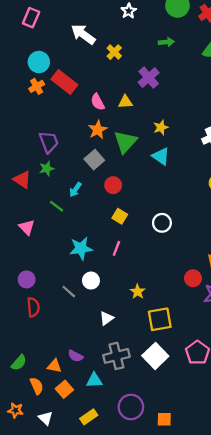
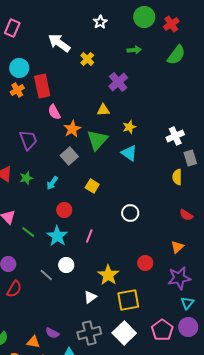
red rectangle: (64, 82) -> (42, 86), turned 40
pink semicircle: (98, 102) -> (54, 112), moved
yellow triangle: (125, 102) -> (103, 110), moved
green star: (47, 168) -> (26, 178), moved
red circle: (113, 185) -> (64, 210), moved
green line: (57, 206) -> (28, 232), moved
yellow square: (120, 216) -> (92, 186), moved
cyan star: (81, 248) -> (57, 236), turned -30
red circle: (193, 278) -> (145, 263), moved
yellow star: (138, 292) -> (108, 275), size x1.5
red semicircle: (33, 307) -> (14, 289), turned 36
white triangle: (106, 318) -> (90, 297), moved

**TASK GOAL**
Work through the entries, filtering for the string "star", and copy each line that holds it.

**SOLUTION FOR THIS TASK**
green star: (47, 168) -> (26, 178), moved
cyan star: (81, 248) -> (57, 236), turned -30
yellow star: (138, 292) -> (108, 275), size x1.5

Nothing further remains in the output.